Your answer should be every line of the records that contains the word "minus".

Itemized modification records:
-*-*-
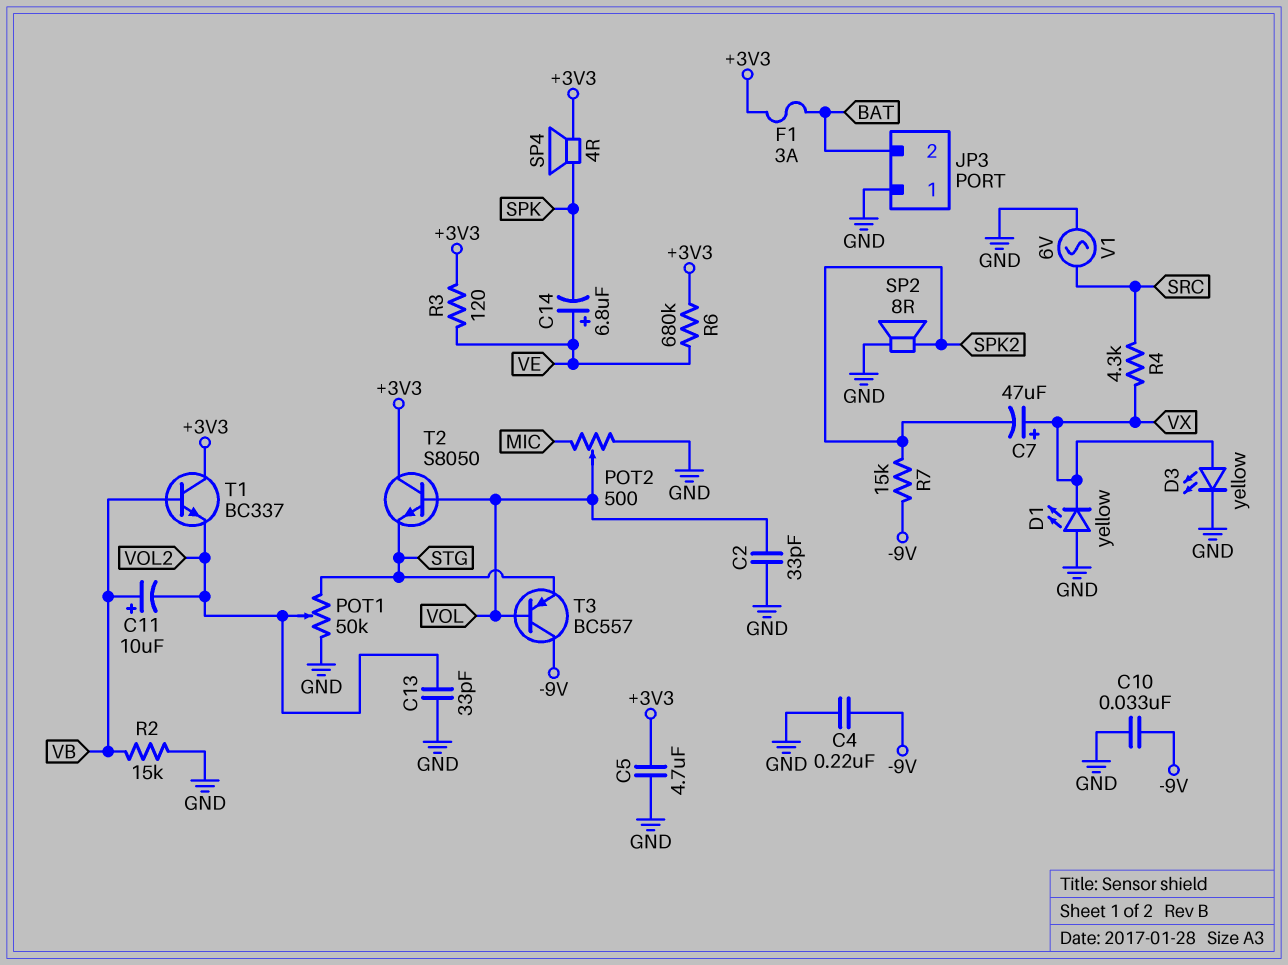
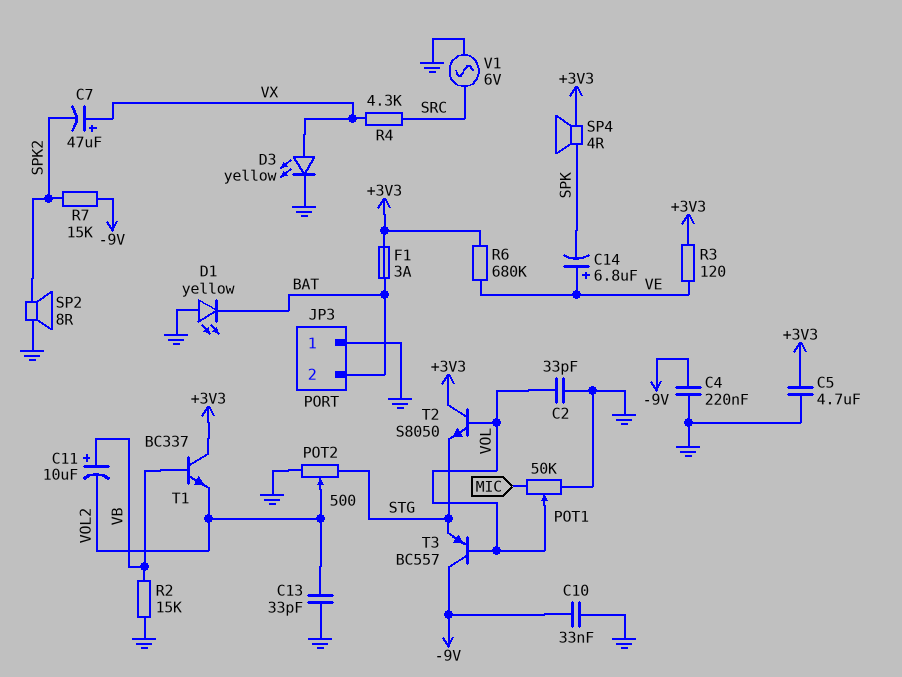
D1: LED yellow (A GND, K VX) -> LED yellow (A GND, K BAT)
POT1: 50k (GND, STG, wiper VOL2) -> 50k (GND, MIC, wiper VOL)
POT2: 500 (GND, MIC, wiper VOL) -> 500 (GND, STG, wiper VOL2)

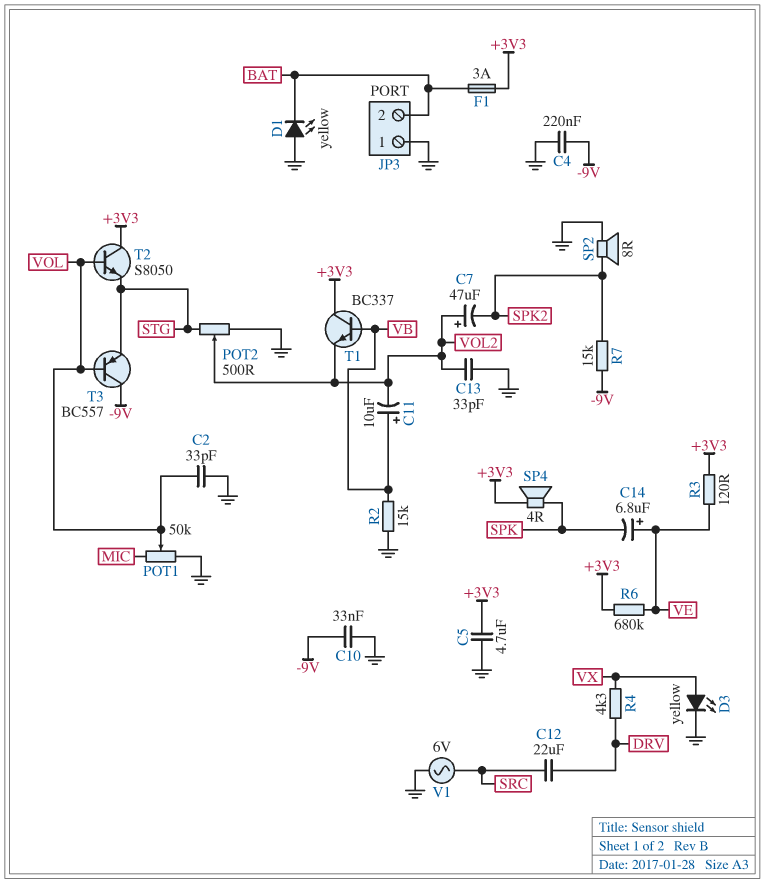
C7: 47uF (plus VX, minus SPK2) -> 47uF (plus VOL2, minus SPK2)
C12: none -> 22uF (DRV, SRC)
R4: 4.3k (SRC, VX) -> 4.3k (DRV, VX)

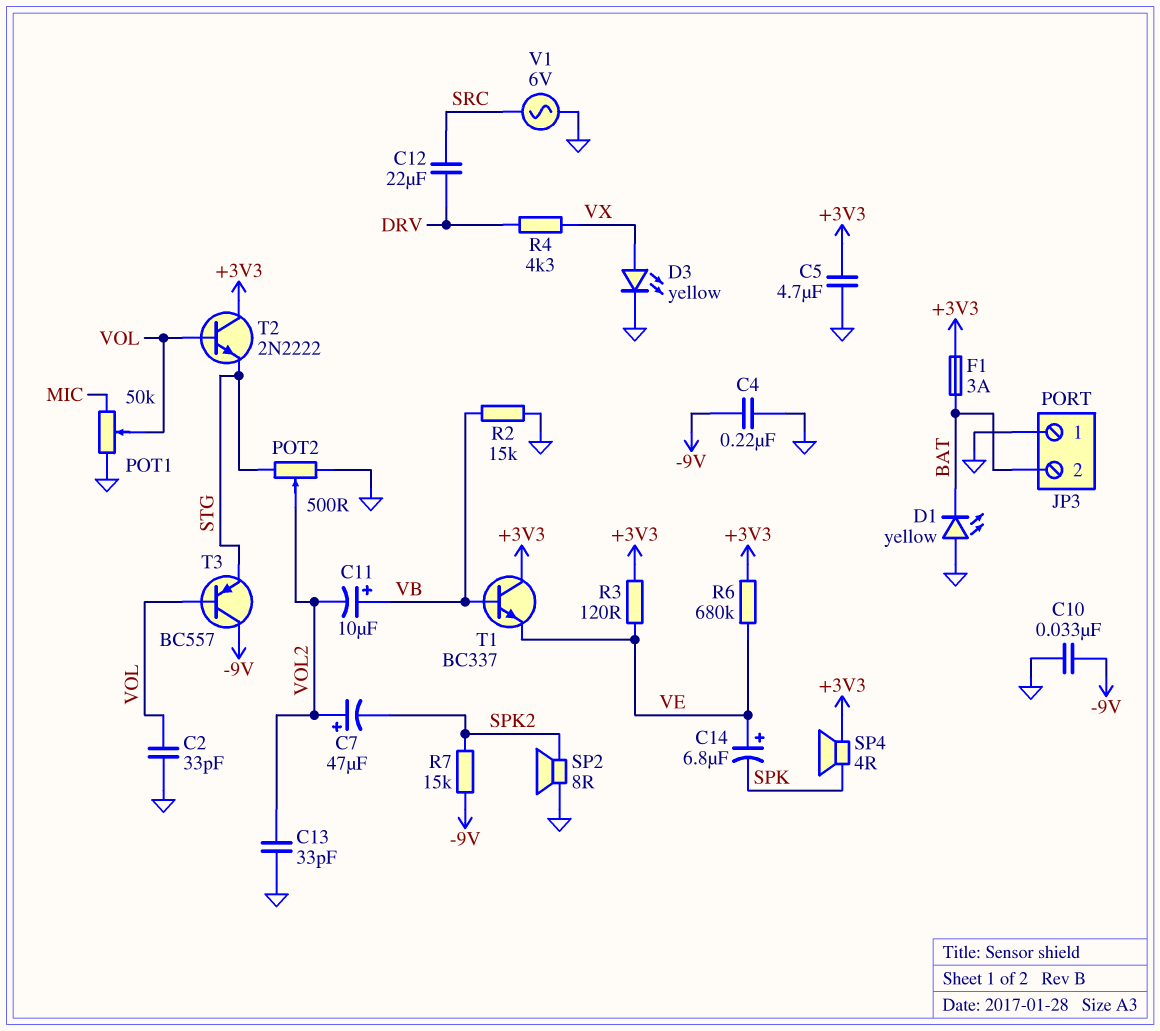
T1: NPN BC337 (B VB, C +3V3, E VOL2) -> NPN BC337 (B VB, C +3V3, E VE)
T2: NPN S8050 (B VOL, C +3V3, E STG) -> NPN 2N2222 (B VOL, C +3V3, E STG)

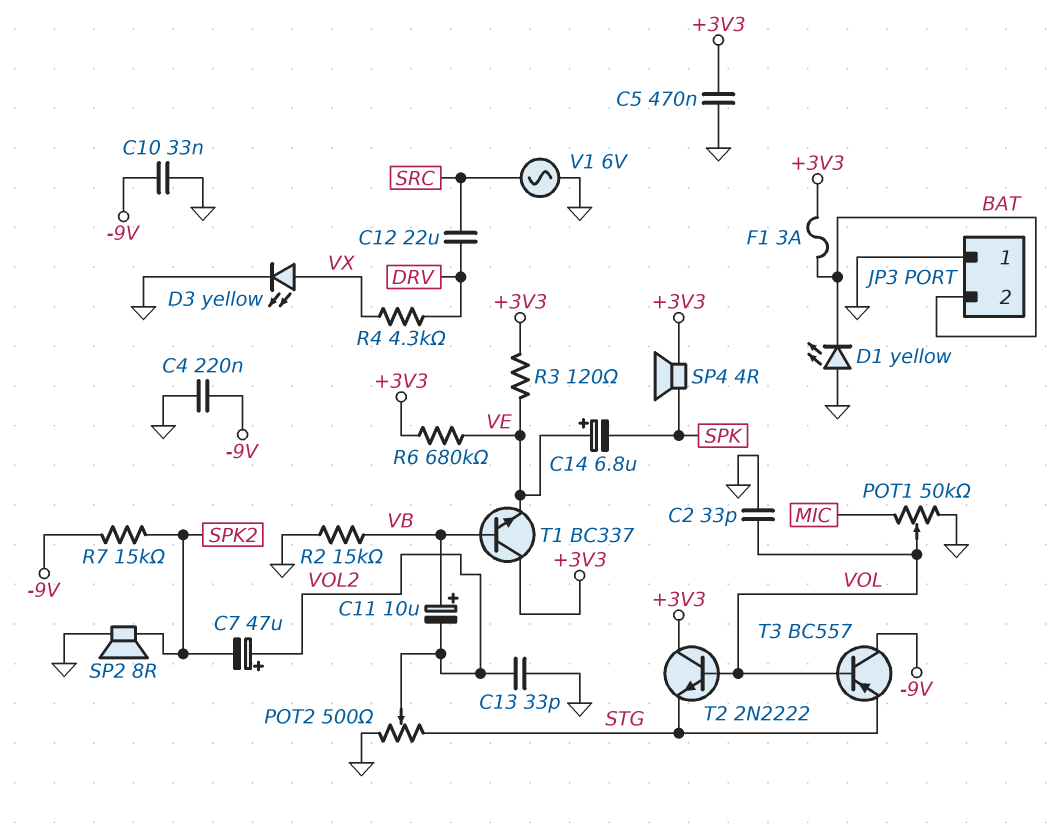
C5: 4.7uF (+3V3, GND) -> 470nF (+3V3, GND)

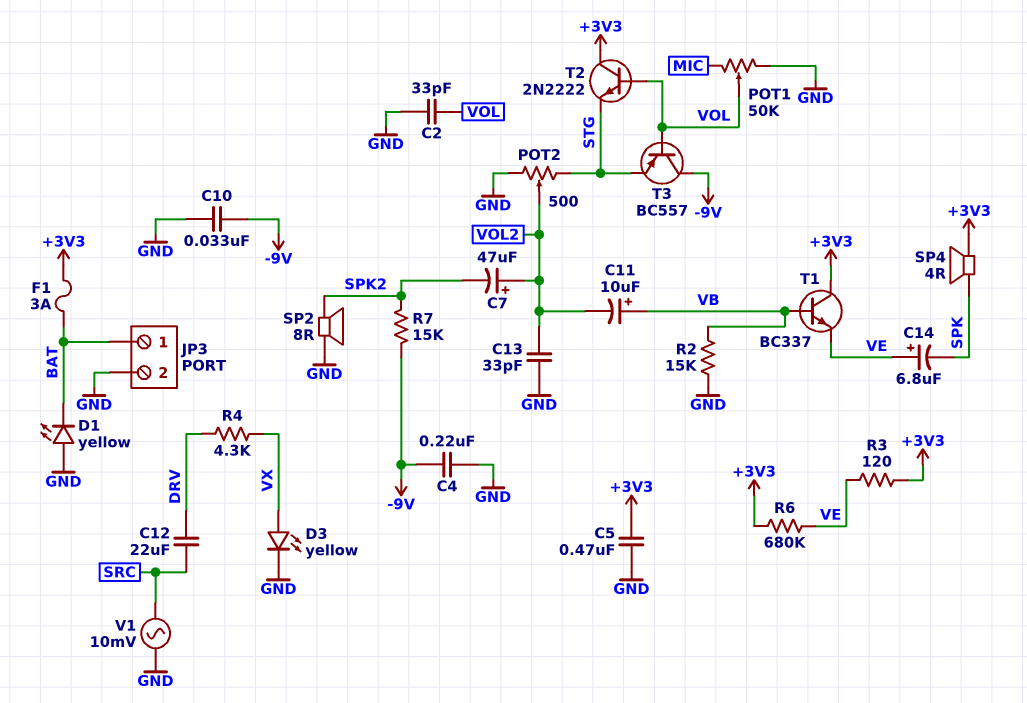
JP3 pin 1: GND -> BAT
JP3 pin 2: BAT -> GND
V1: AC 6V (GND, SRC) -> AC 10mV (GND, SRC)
-*-*-
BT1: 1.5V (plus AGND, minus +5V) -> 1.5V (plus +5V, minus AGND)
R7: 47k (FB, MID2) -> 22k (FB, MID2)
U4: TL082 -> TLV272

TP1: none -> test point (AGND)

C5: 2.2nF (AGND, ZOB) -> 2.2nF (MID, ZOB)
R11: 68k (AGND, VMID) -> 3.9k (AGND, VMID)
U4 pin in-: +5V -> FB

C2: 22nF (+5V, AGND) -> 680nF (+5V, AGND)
-*-*-
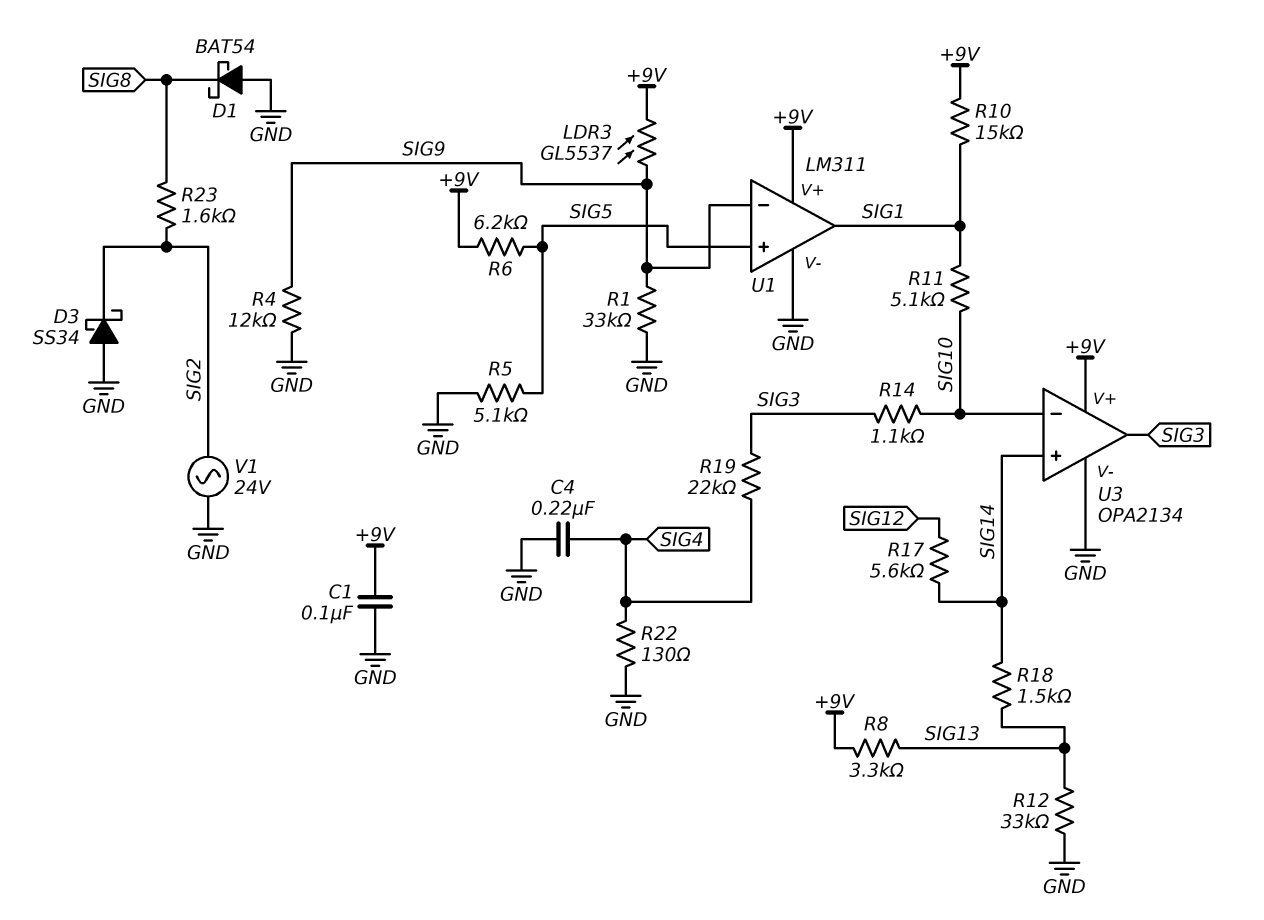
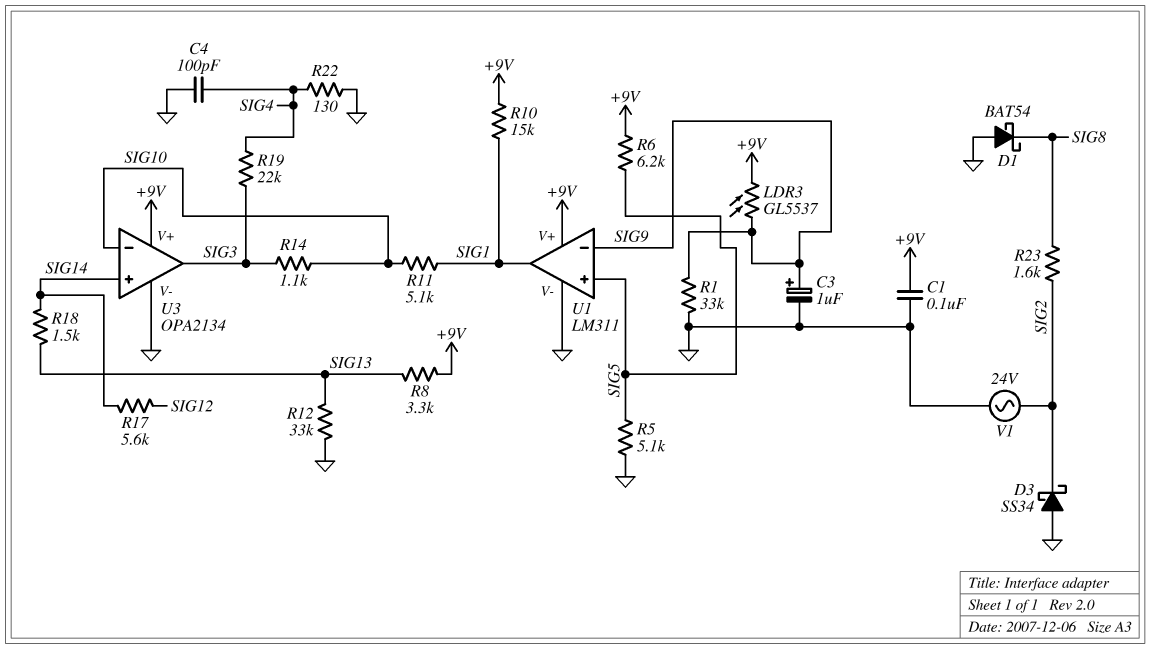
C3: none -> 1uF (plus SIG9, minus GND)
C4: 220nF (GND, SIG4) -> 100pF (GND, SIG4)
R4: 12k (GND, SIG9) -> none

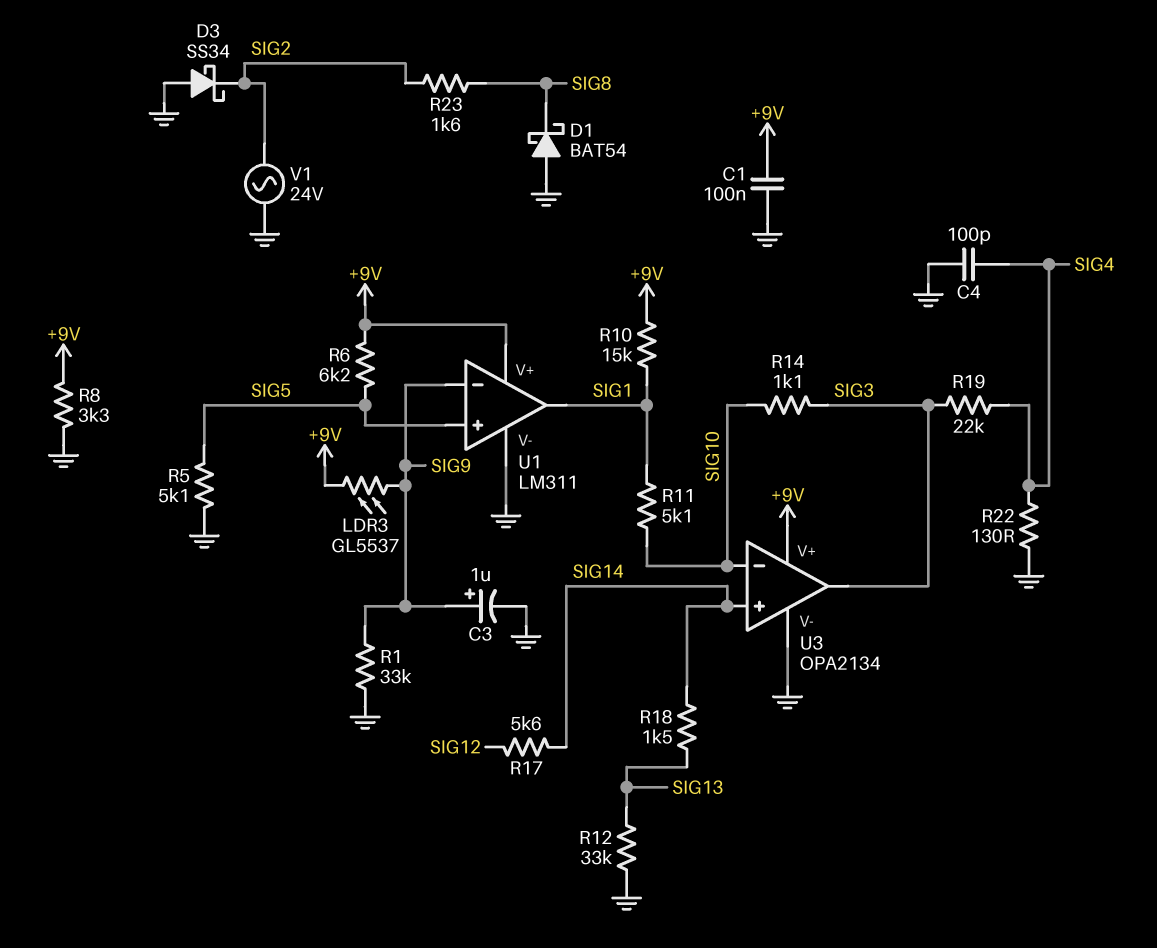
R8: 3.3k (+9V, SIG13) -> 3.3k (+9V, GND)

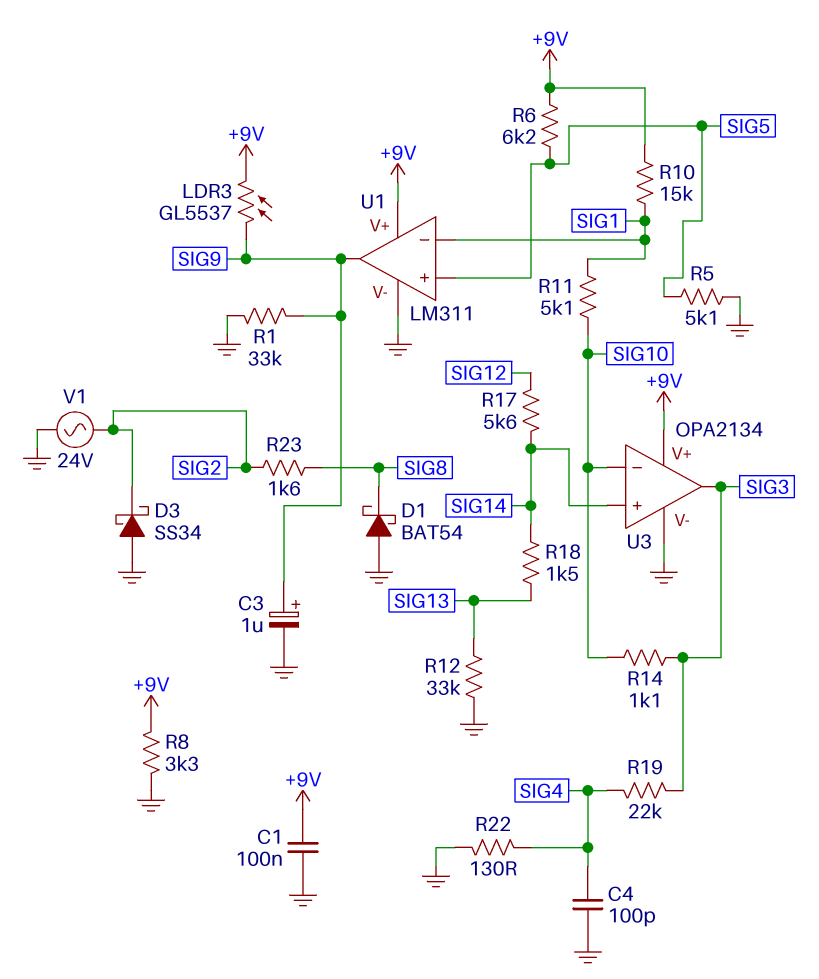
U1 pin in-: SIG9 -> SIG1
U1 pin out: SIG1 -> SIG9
-*-*-
* _TASK ANSWER_
C7: 47uF (plus VX, minus SPK2) -> 47uF (plus VOL2, minus SPK2)
BT1: 1.5V (plus AGND, minus +5V) -> 1.5V (plus +5V, minus AGND)
C3: none -> 1uF (plus SIG9, minus GND)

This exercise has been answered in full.